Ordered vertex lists
=== Section Start ===
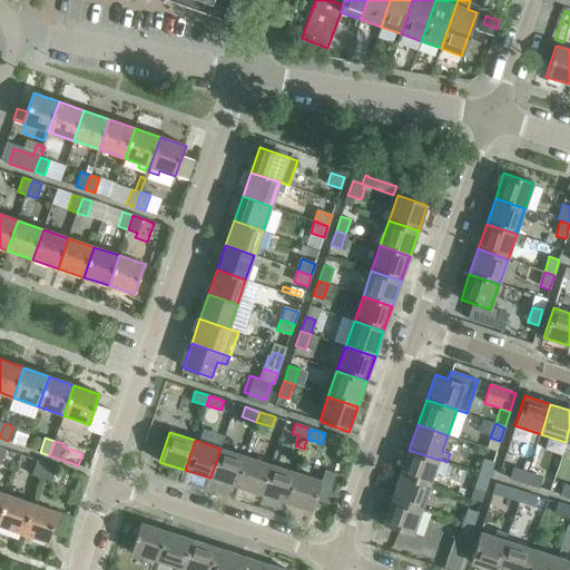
[(210,478),(236,487),(246,457),(220,449),(210,478)]
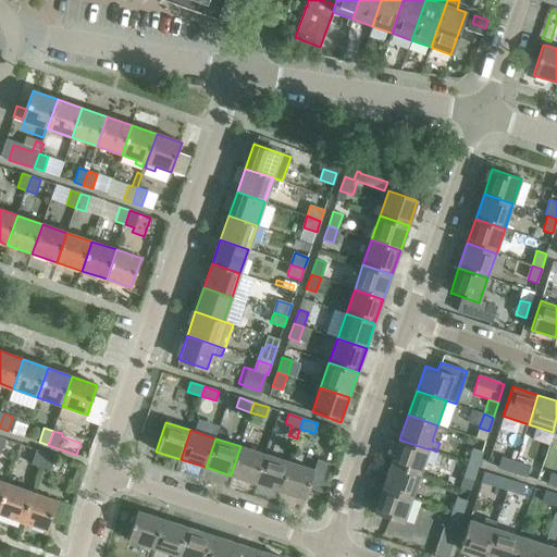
[(399,440),(391,465),(420,474),(429,449),(399,440)]
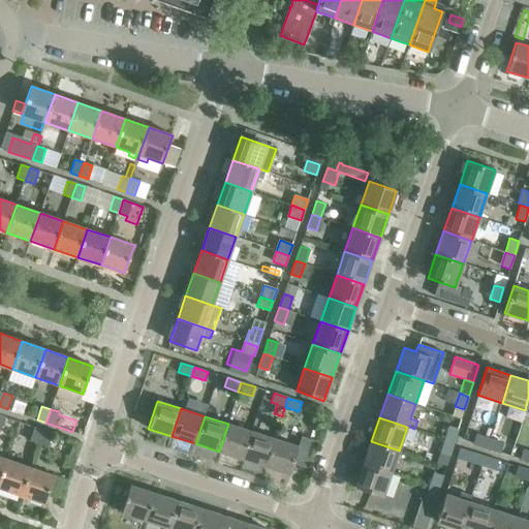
[(219,452),(243,459),(251,431),(228,424),(219,452)]
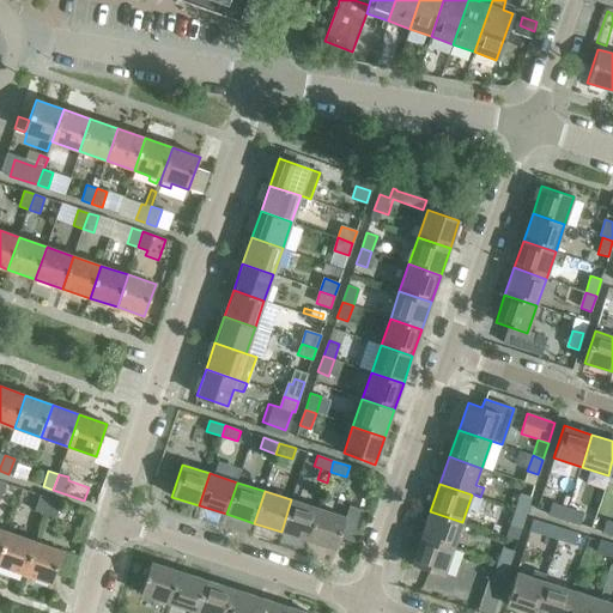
[(520,493),(515,510),(526,514),(530,497),(520,493)]
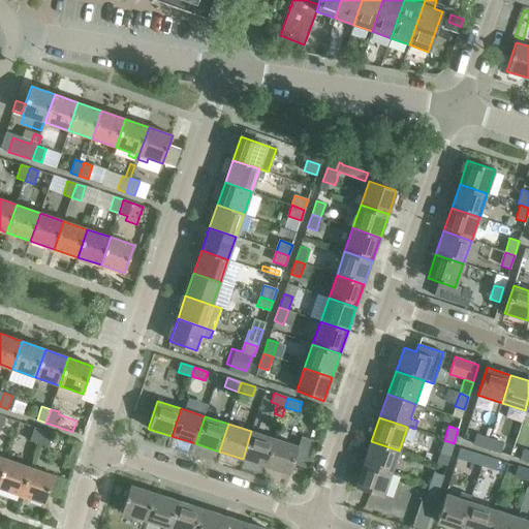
[(29,441),(38,444),(43,430),(34,427),(29,441)]
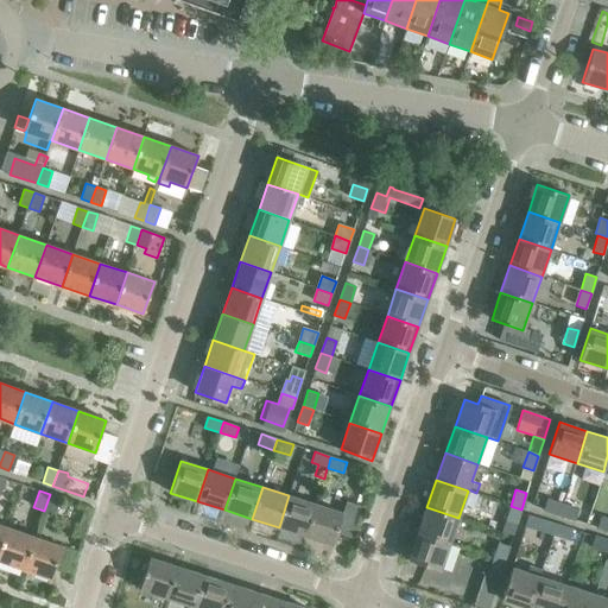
[(50,494),(44,511),(54,514),(59,498),(50,494)]
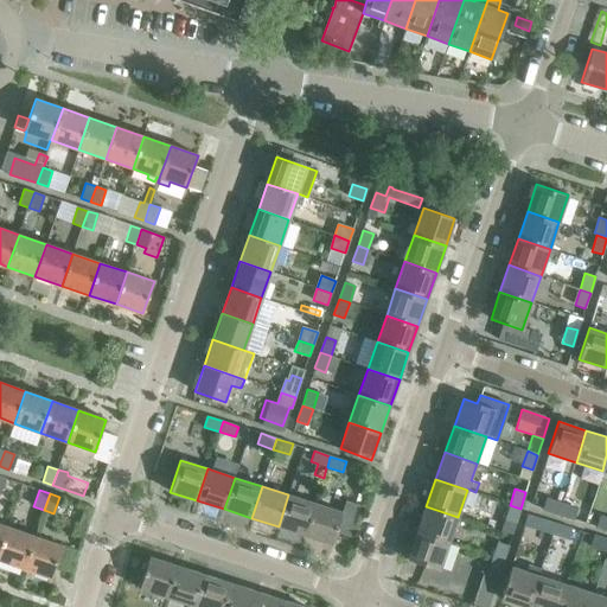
[(279,526),(305,535),(315,504),(288,494),(279,526)]
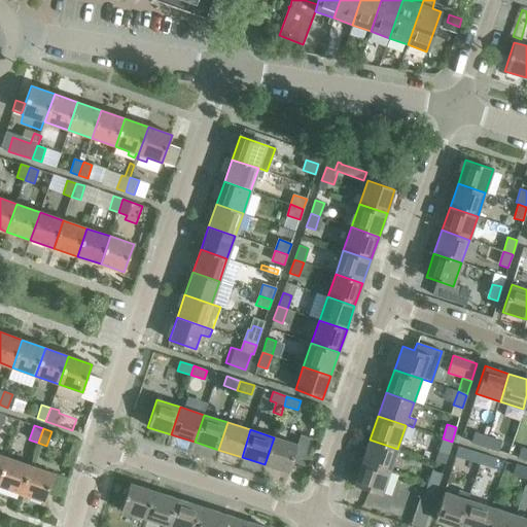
[(471,442),(485,447),(488,437),(475,432),(471,442)]
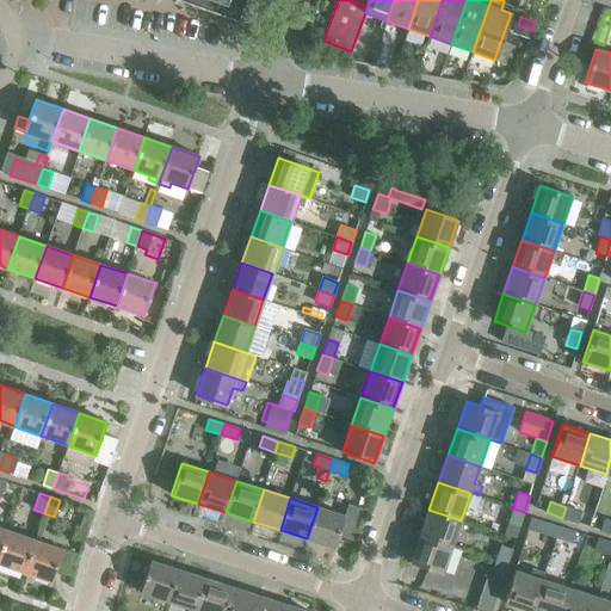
[(363,507),(349,503),(345,516),(339,534),(352,538),(363,507)]
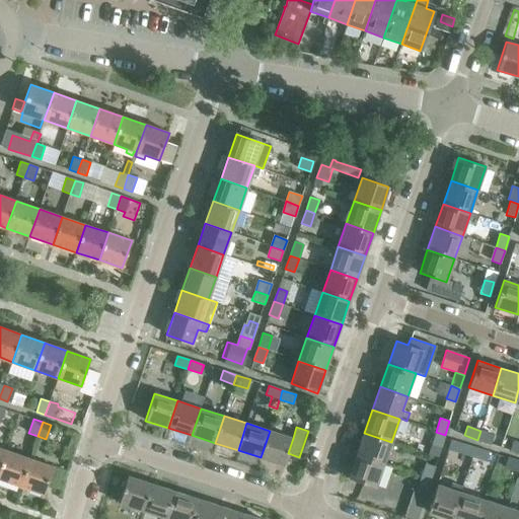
[(270,431),(261,457),(284,465),(288,453),(293,438),(270,431)]
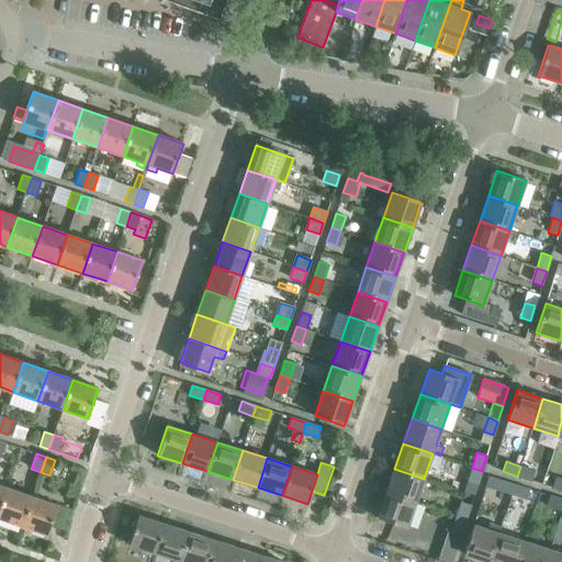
[(520,467),(517,476),(531,481),(535,471),(520,467)]
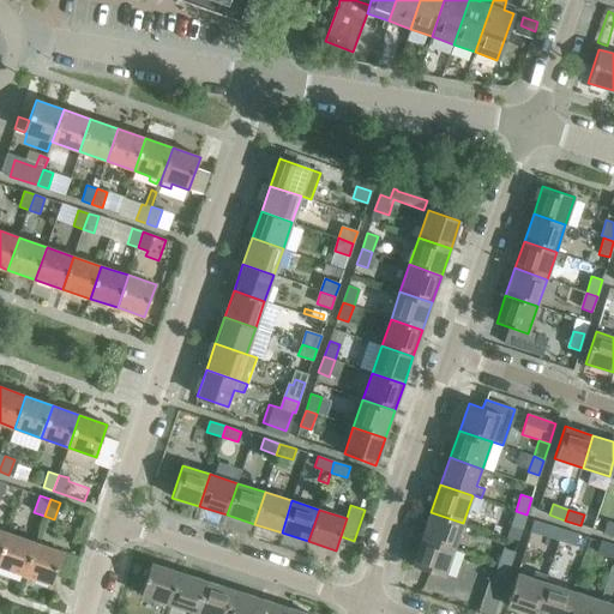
[(527,515),(516,511),(511,527),(515,528),(522,530),(527,515)]
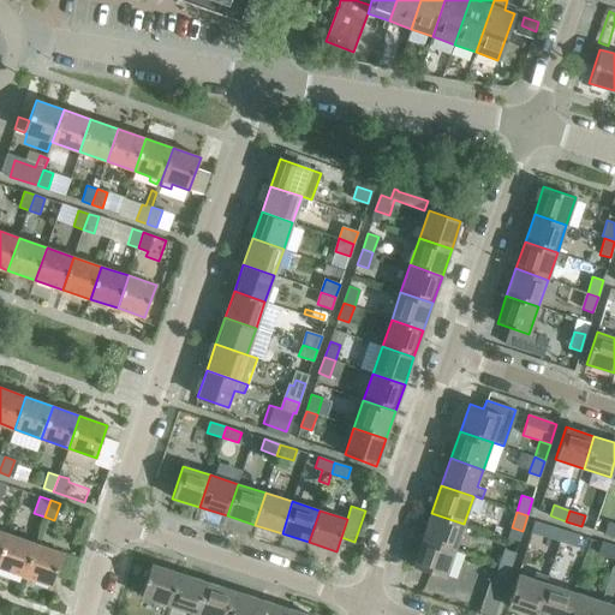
[(431,513),(422,539),(454,550),(464,524),(431,513)]
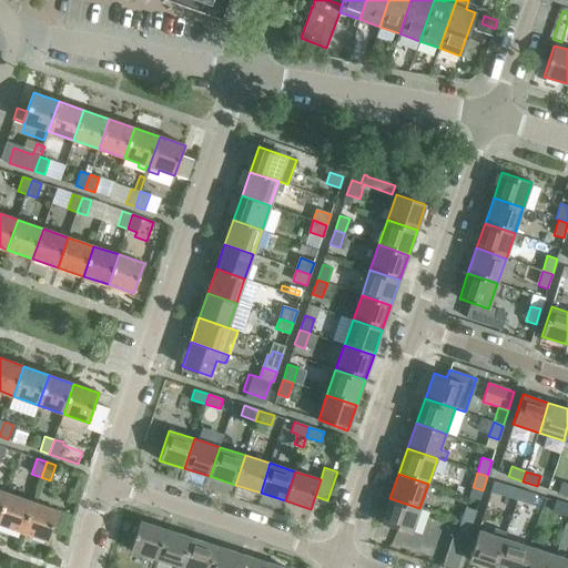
[(558,493),(567,495),(567,485),(561,483),(558,493)]
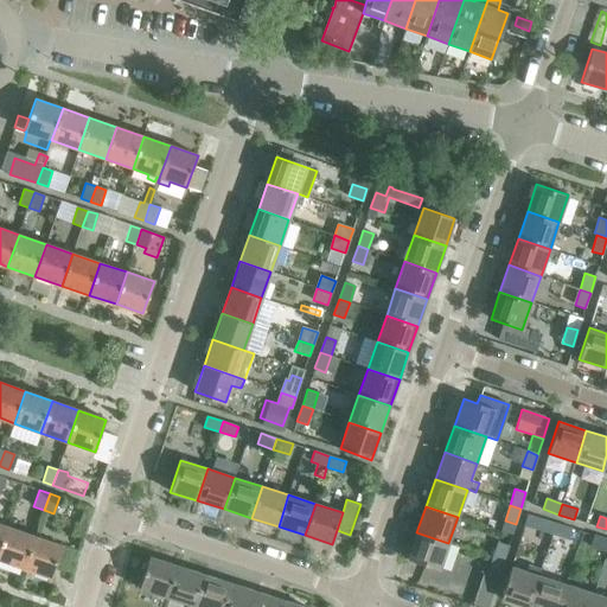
[(537,529),(553,534),(555,523),(540,518),(537,529)]
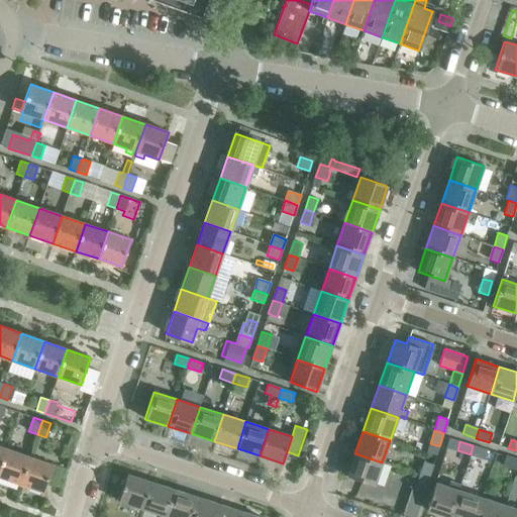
[(430,443),(427,452),(436,455),(439,446),(433,444),(430,443)]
=== Section End ===
● **Problem statement**
Leave every picture out, and repeat exactly the lines from the one containing "[(270,431),(261,457),(284,465),(288,453),(293,438),(270,431)]" through the last line of the entries, both ends included.

● **Your response**
[(270,431),(261,457),(284,465),(288,453),(293,438),(270,431)]
[(520,467),(517,476),(531,481),(535,471),(520,467)]
[(527,515),(516,511),(511,527),(515,528),(522,530),(527,515)]
[(431,513),(422,539),(454,550),(464,524),(431,513)]
[(558,493),(567,495),(567,485),(561,483),(558,493)]
[(537,529),(553,534),(555,523),(540,518),(537,529)]
[(430,443),(427,452),(436,455),(439,446),(433,444),(430,443)]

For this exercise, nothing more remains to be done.